Problem details: Which lines in the items below contain the string "numericTimeSignature"? Report each of those lines in full, matching case exactly.

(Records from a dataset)
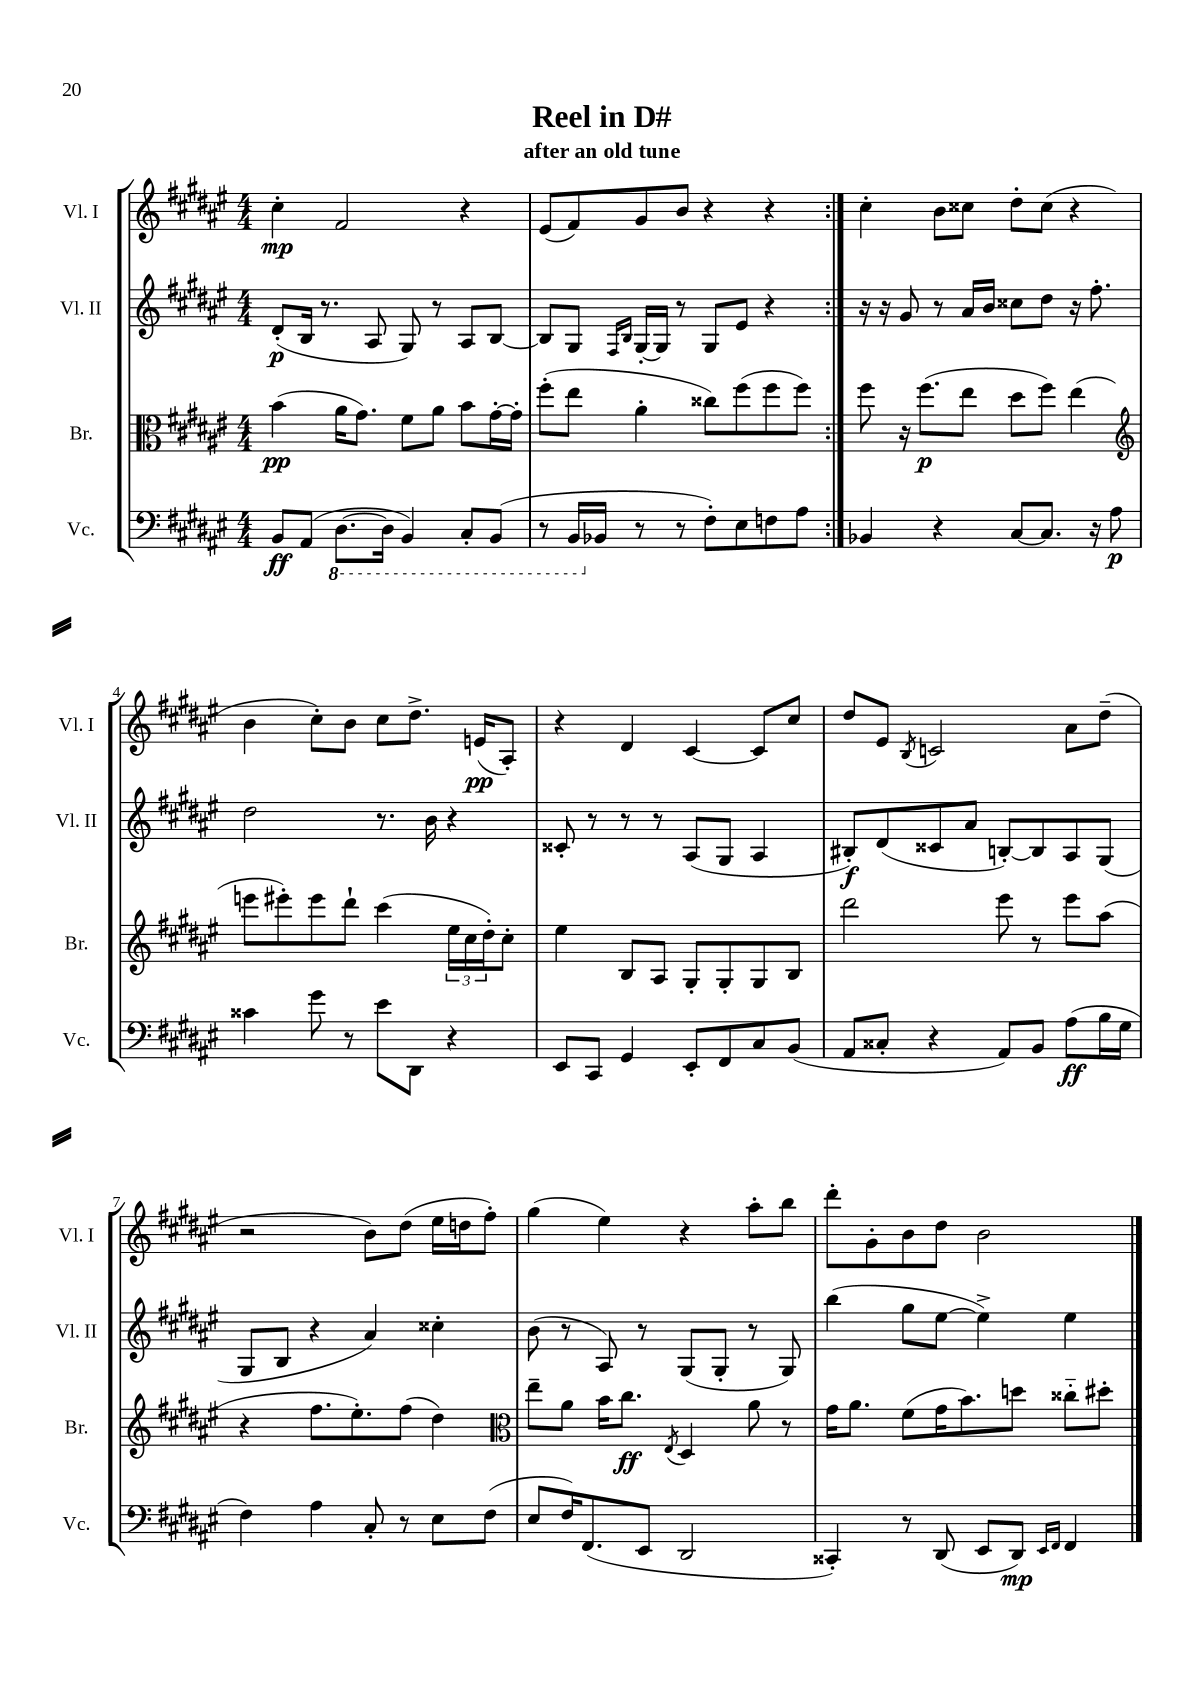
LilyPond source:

\header { title = "Reel in D#" subtitle = "after an old tune" }
<<
\new StaffGroup <<
\new Staff = "s0" \with { instrumentName = "Vl. I" shortInstrumentName = "Vl. I" } {
    \clef treble \key fis \major \numericTimeSignature \time 4/4
    \repeat volta 2 { cis''4-.\mp fis'2 r4 |
    eis'8( fis'8) gis'8 b'8 r4 r4 | }
    cis''4-. b'8 cisis''8 dis''8-. cisis''8( r4 |
    b'4 cis''8-.) b'8 cis''8 dis''8.-> e'16\pp( ais8-.) |
    r4 dis'4 cis'4~ cis'8 cis''8 |
    dis''8 eis'8 \acciaccatura { b8 } c'2 ais'8 dis''8--( |
    r2 b'8) dis''8( eis''16 d''16 fis''8-.) |
    gis''4( eis''4) r4 ais''8-. b''8 |
    dis'''8-. gis'8-. b'8 dis''8 b'2 \bar "|." |
}
\new Staff = "s1" \with { instrumentName = "Vl. II" shortInstrumentName = "Vl. II" } {
    \clef treble \key fis \major \numericTimeSignature \time 4/4
    \repeat volta 2 { dis'8-.\p( b16 r8. ais8 gis8) r8 ais8 b8~ |
    b8 gis8 \grace { fis16 b16 } gis16~-. gis16 r8 gis8 eis'8 r4 | }
    r16 r16 gis'8 r8 ais'16 b'16 cisis''8 dis''8 r16 fis''8.-. |
    dis''2 r8. b'16 r4 |
    cisis'8-. r8 r8 r8 ais8( gis8 ais4 |
    bis8-.\f) dis'8( cisis'8 ais'8 b8~-.) b8 ais8 gis8( |
    gis8 b8 r4 ais'4) cisis''4-. |
    b'8( r8 ais8) r8 gis8( gis8-. r8 gis8) |
    b''4( gis''8 eis''8~ eis''4->) eis''4 \bar "|." |
}
\new Staff = "s2" \with { instrumentName = "Br." shortInstrumentName = "Br." } {
    \clef alto \key fis \major \numericTimeSignature \time 4/4
    \repeat volta 2 { b'4\pp( ais'16 gis'8.) fis'8 ais'8 b'8 gis'16~-. gis'16-. |
    fis''8-.( eis''8 ais'4-. cisis''8) fis''8( fis''8 fis''8) | }
    fis''8 r16 fis''8.\p( eis''8 dis''8 fis''8) eis''4( |
    \clef treble e'''8 eis'''8-.) eis'''8 dis'''8-! cis'''4( \tuplet 3/2 { eis''16 cis''16 dis''16-.) } cis''8-. |
    eis''4 b8 ais8 gis8-. gis8-. gis8 b8 |
    dis'''2 eis'''8 r8 eis'''8 ais''8( |
    r4 fis''8. eis''8.-.) fis''8( dis''4) |
    \clef alto eis''8-- ais'8 b'16 cis''8.\ff \acciaccatura { eis8 } dis4 ais'8 r8 |
    gis'16 ais'8. fis'8( gis'16 b'8.) d''8 cisis''8-_ dis''8-. \bar "|." |
}
\new Staff = "s3" \with { instrumentName = "Vc." shortInstrumentName = "Vc." } {
    \clef bass \key fis \major \numericTimeSignature \time 4/4
    \repeat volta 2 { b,8\ff ais,8( \ottava #-1 dis,8.~ dis,16 b,,4) cis,8-. b,,8( |
    r8 b,,16 \ottava #0 bes,16 r8 r8 fis8-.) eis8 f8 ais8 | }
    bes,4 r4 cis8~ cis8. r16 ais8\p |
    cisis'4 gis'8 r8 eis'8 dis,8 r4 |
    eis,8 cis,8 gis,4 eis,8-. fis,8 cis8 b,8( |
    ais,8 cisis8-. r4 ais,8) b,8 ais8\ff( b16 gis16 |
    fis4) ais4 cis8-. r8 eis8 fis8( |
    eis8 fis16) fis,8.( eis,8 dis,2 |
    cisis,4-.) r8 dis,8( eis,8 dis,8\mp) \grace { eis,16 fis,16 } fis,4 \bar "|." |
}
>>
>>
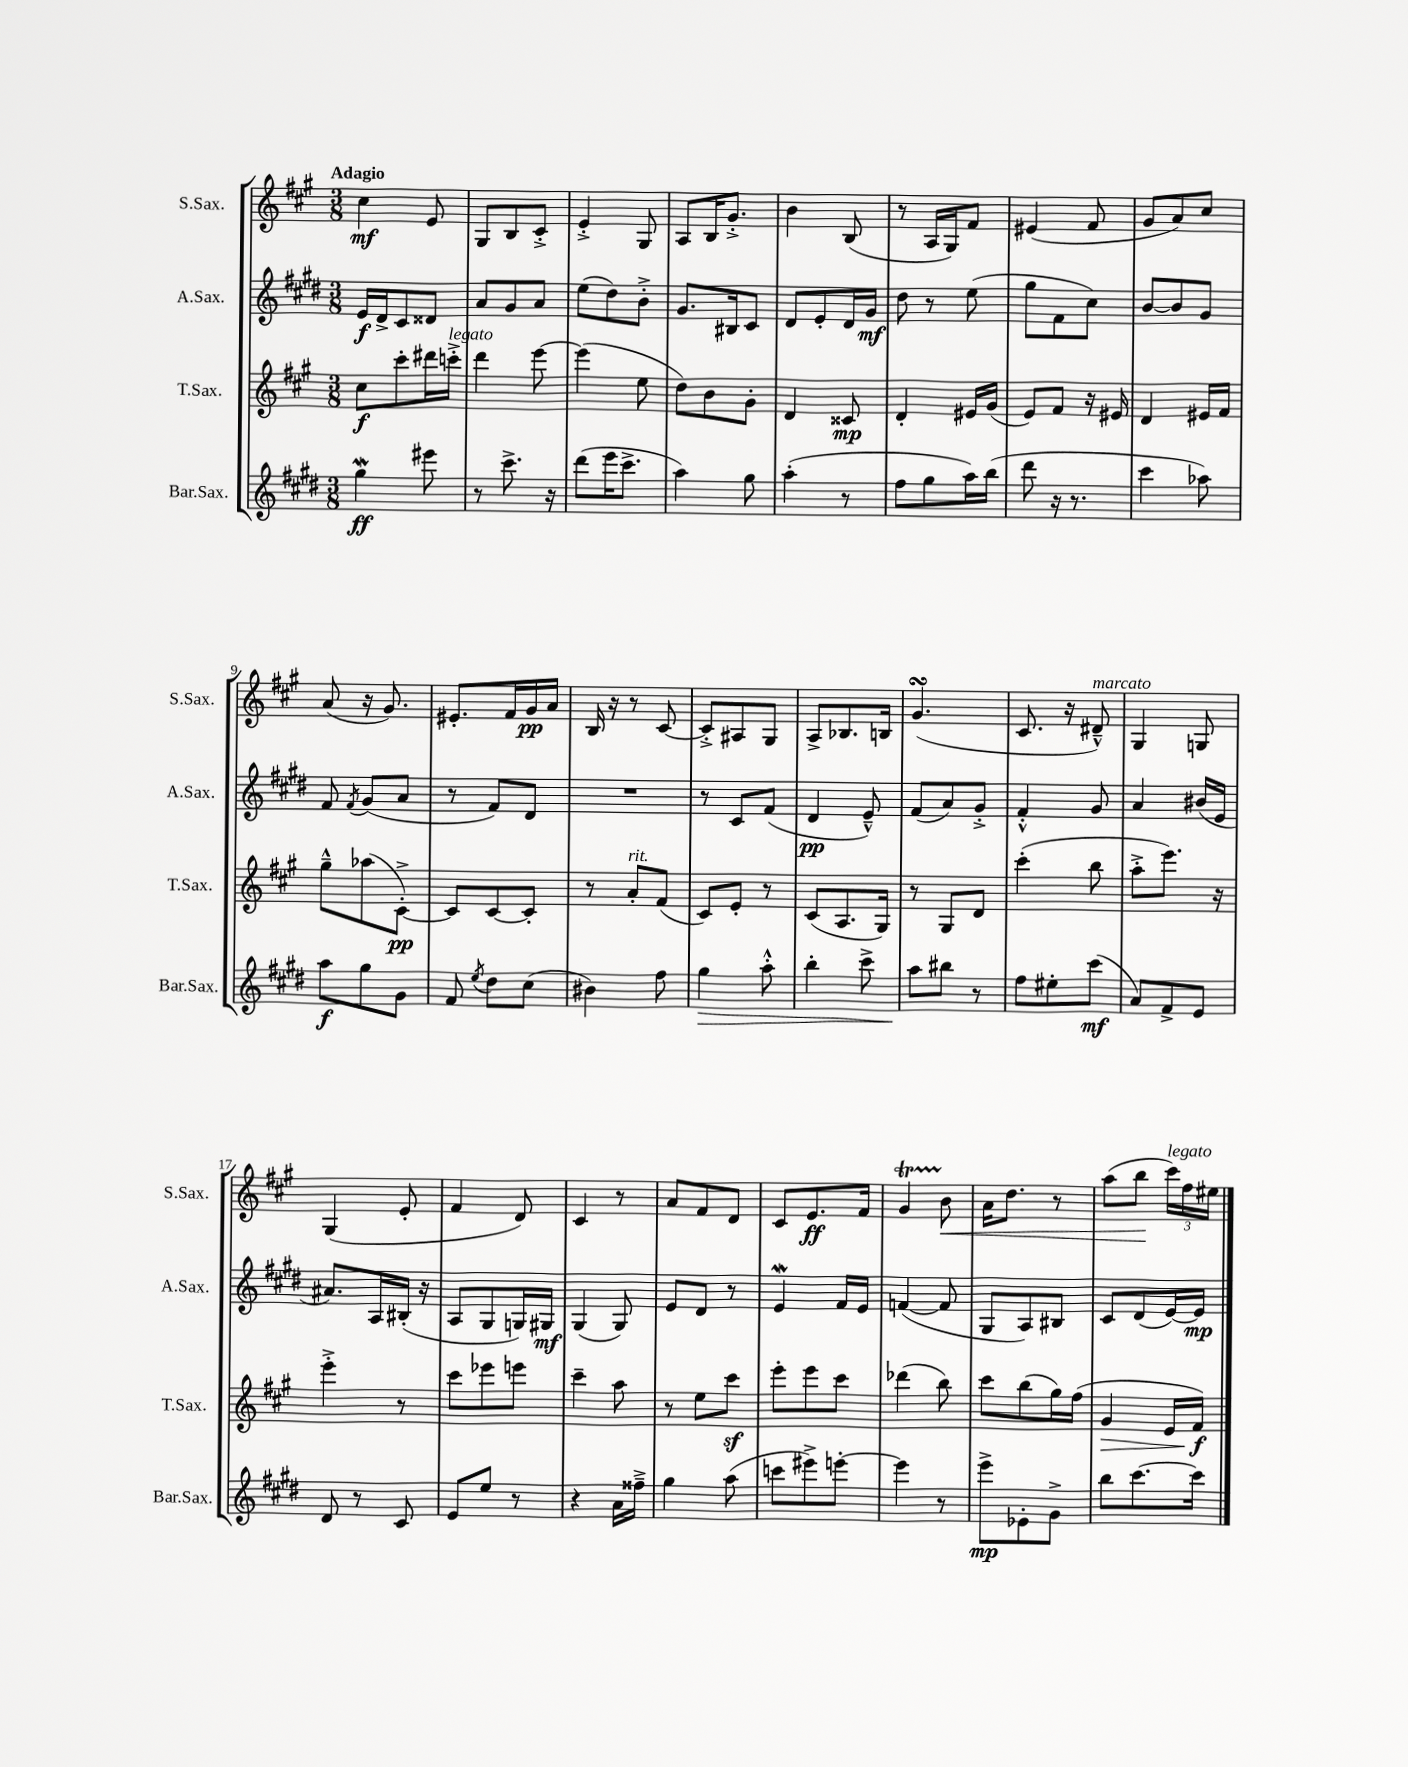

Complete response:
    \clef treble \key fis \major \numericTimeSignature \time 4/4
    \clef treble \key fis \major \numericTimeSignature \time 4/4
    \clef alto \key fis \major \numericTimeSignature \time 4/4
    \clef bass \key fis \major \numericTimeSignature \time 4/4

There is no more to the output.